§ **Work request**
Output a character-exact copy of the data, images removed.

§ **Stored data**

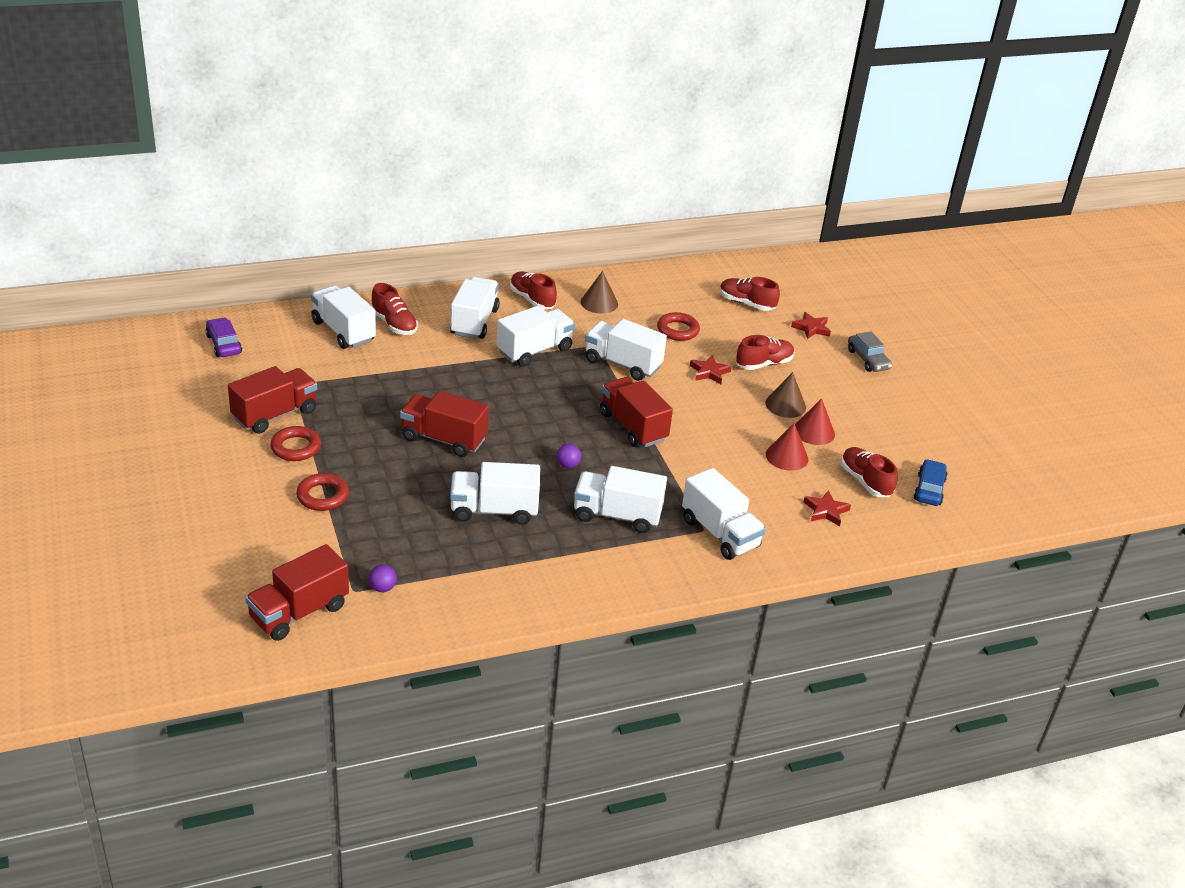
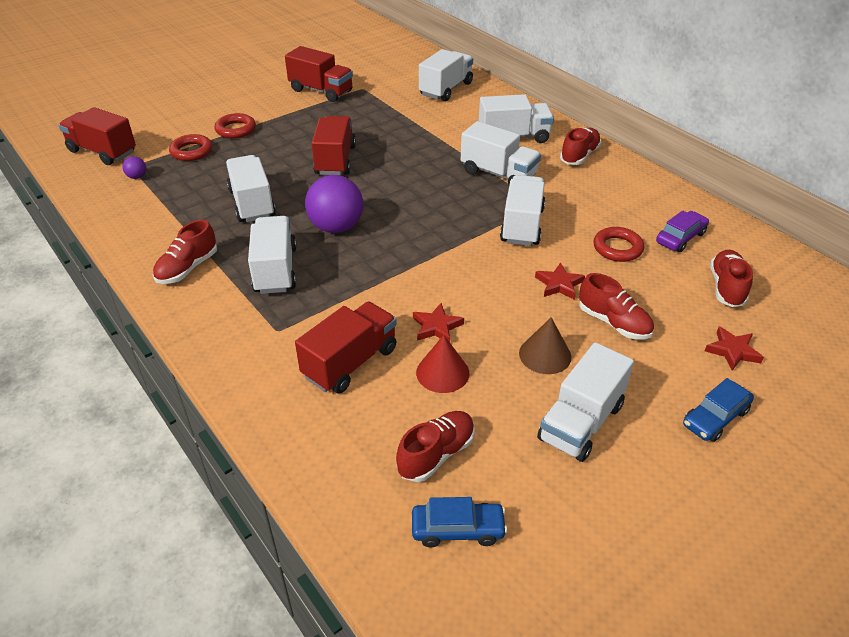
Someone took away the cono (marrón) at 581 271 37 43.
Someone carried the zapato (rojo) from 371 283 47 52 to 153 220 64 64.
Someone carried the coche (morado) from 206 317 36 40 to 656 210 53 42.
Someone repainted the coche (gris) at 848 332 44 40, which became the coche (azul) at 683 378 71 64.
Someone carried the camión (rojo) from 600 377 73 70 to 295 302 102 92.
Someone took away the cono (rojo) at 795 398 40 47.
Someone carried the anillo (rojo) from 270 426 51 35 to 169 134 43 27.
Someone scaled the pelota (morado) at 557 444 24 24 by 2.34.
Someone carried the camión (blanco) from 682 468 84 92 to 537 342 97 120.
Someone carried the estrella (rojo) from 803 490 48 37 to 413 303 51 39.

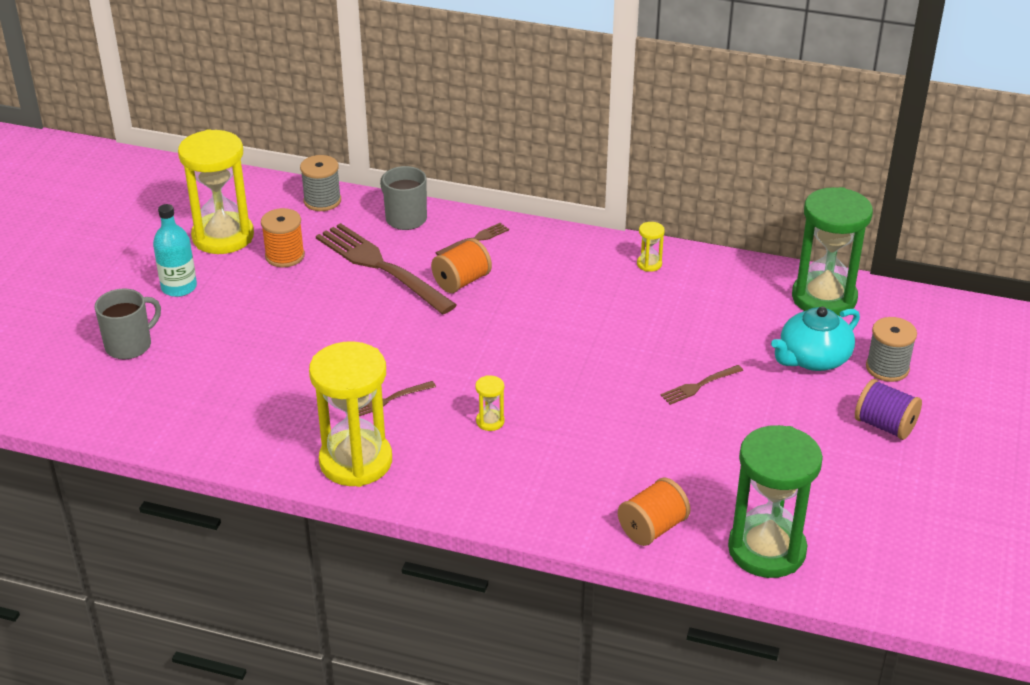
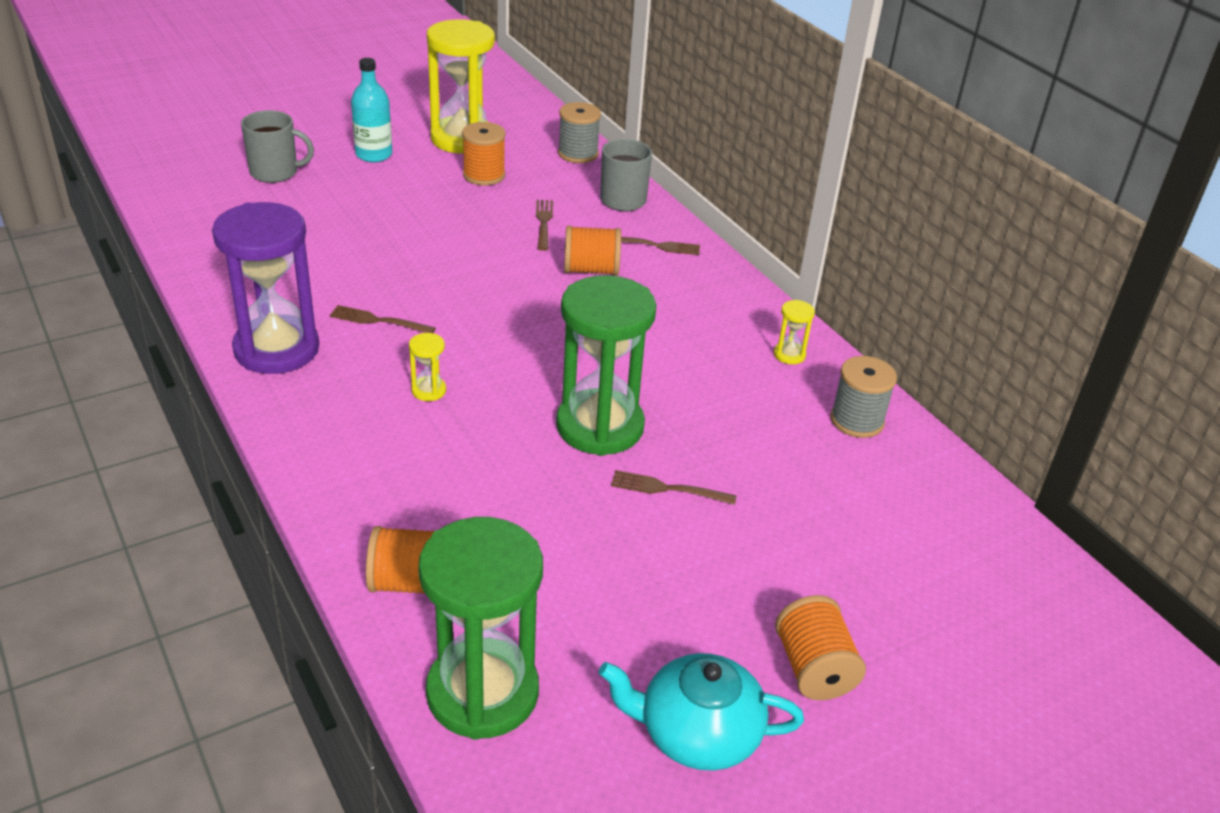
Someone carried the reloj de arena (verde) from 792 187 81 129 to 556 275 101 181.
Someone scaled the tenedor (marrón) at 316 223 141 91 by 0.45.
Someone carried the tetera (turquesa) from 771 307 89 64 to 599 653 205 118.
Someone carried the carrete (gris) from 866 317 51 65 to 830 356 67 82.
Someone repainted the reloj de arena (amarillo) at 309 341 83 146, which became the reloj de arena (morado) at 212 202 107 172.
Someone repainted the carrete (morado) at 855 379 67 61, which became the carrete (naranja) at 775 595 91 105.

§ **Result**
Someone took away the cono (marrón) at 581 271 37 43.
Someone carried the zapato (rojo) from 371 283 47 52 to 153 220 64 64.
Someone carried the coche (morado) from 206 317 36 40 to 656 210 53 42.
Someone repainted the coche (gris) at 848 332 44 40, which became the coche (azul) at 683 378 71 64.
Someone carried the camión (rojo) from 600 377 73 70 to 295 302 102 92.
Someone took away the cono (rojo) at 795 398 40 47.
Someone carried the anillo (rojo) from 270 426 51 35 to 169 134 43 27.
Someone scaled the pelota (morado) at 557 444 24 24 by 2.34.
Someone carried the camión (blanco) from 682 468 84 92 to 537 342 97 120.
Someone carried the estrella (rojo) from 803 490 48 37 to 413 303 51 39.

Someone carried the reloj de arena (verde) from 792 187 81 129 to 556 275 101 181.
Someone scaled the tenedor (marrón) at 316 223 141 91 by 0.45.
Someone carried the tetera (turquesa) from 771 307 89 64 to 599 653 205 118.
Someone carried the carrete (gris) from 866 317 51 65 to 830 356 67 82.
Someone repainted the reloj de arena (amarillo) at 309 341 83 146, which became the reloj de arena (morado) at 212 202 107 172.
Someone repainted the carrete (morado) at 855 379 67 61, which became the carrete (naranja) at 775 595 91 105.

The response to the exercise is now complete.